:: Provided information

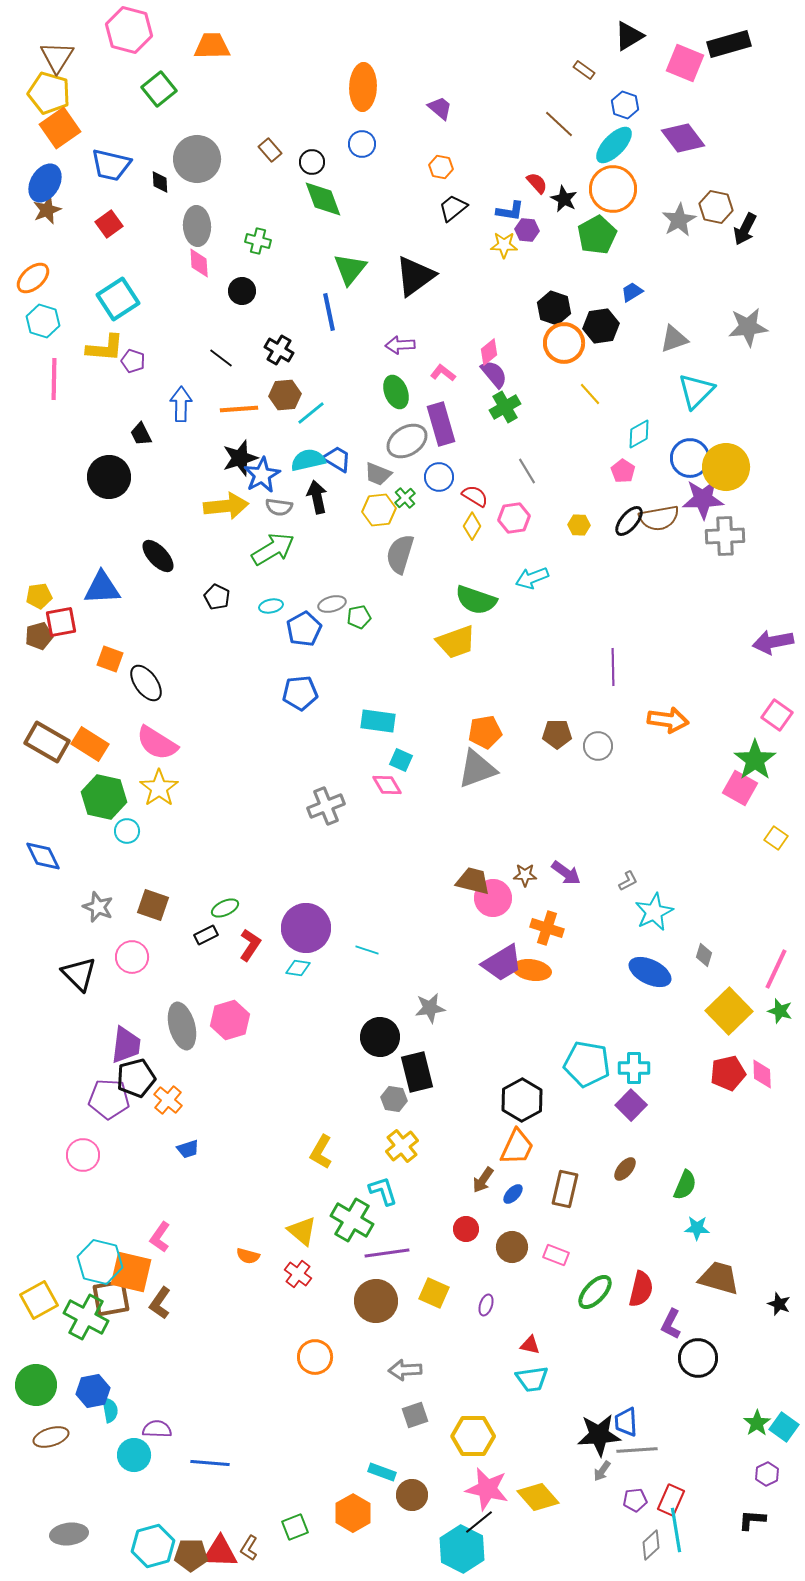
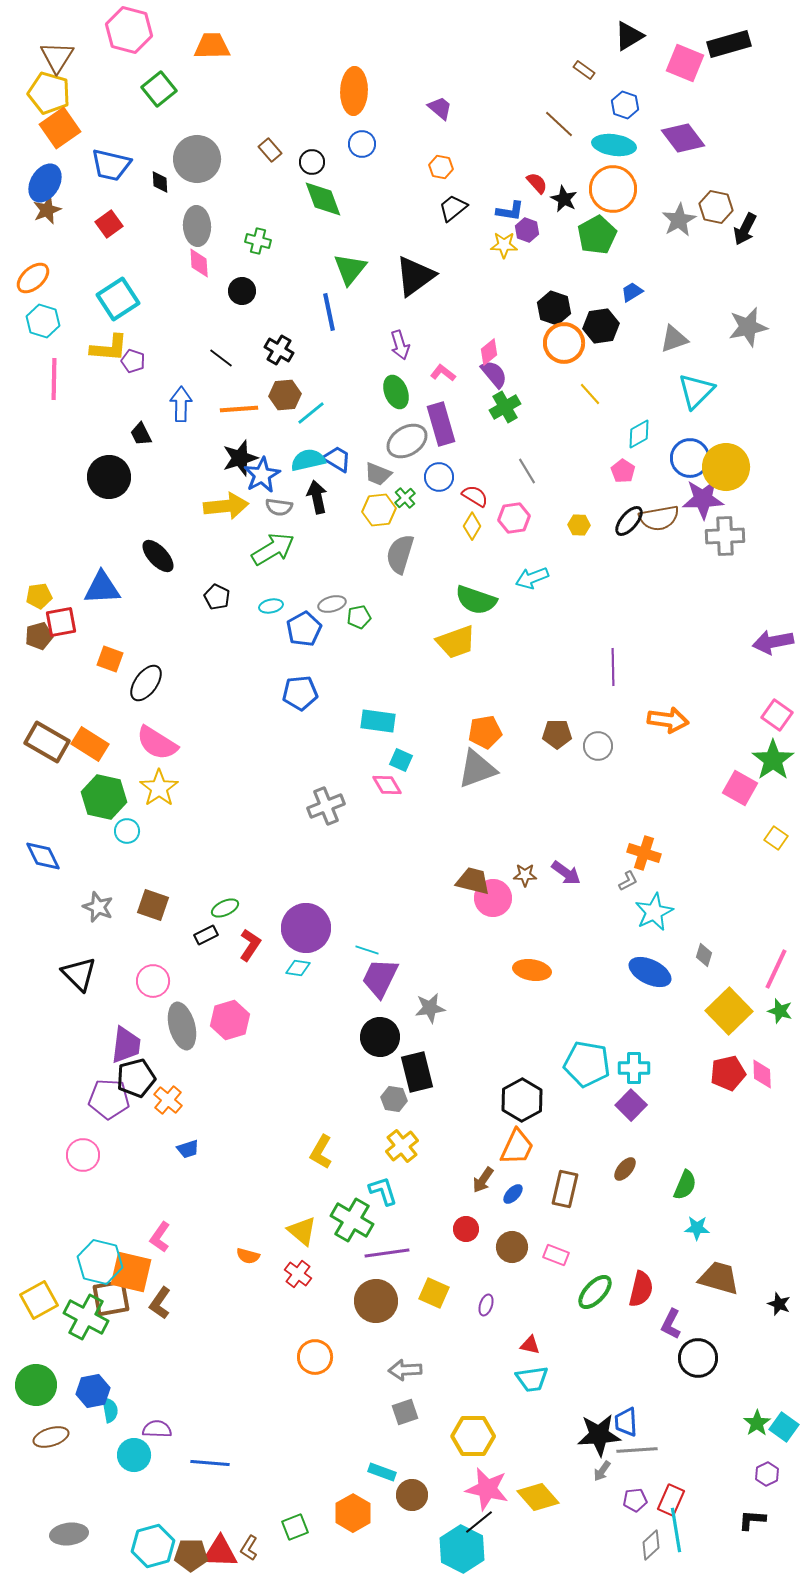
orange ellipse at (363, 87): moved 9 px left, 4 px down
cyan ellipse at (614, 145): rotated 54 degrees clockwise
purple hexagon at (527, 230): rotated 15 degrees clockwise
gray star at (748, 327): rotated 6 degrees counterclockwise
purple arrow at (400, 345): rotated 104 degrees counterclockwise
yellow L-shape at (105, 348): moved 4 px right
black ellipse at (146, 683): rotated 72 degrees clockwise
green star at (755, 760): moved 18 px right
orange cross at (547, 928): moved 97 px right, 75 px up
pink circle at (132, 957): moved 21 px right, 24 px down
purple trapezoid at (502, 963): moved 122 px left, 15 px down; rotated 147 degrees clockwise
gray square at (415, 1415): moved 10 px left, 3 px up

::::

*Task objective*:
Go through the records and repeat each one exactly, skipping anything that is a picture.

*Task result*:
orange ellipse at (363, 87): moved 9 px left, 4 px down
cyan ellipse at (614, 145): rotated 54 degrees clockwise
purple hexagon at (527, 230): rotated 15 degrees clockwise
gray star at (748, 327): rotated 6 degrees counterclockwise
purple arrow at (400, 345): rotated 104 degrees counterclockwise
yellow L-shape at (105, 348): moved 4 px right
black ellipse at (146, 683): rotated 72 degrees clockwise
green star at (755, 760): moved 18 px right
orange cross at (547, 928): moved 97 px right, 75 px up
pink circle at (132, 957): moved 21 px right, 24 px down
purple trapezoid at (502, 963): moved 122 px left, 15 px down; rotated 147 degrees clockwise
gray square at (415, 1415): moved 10 px left, 3 px up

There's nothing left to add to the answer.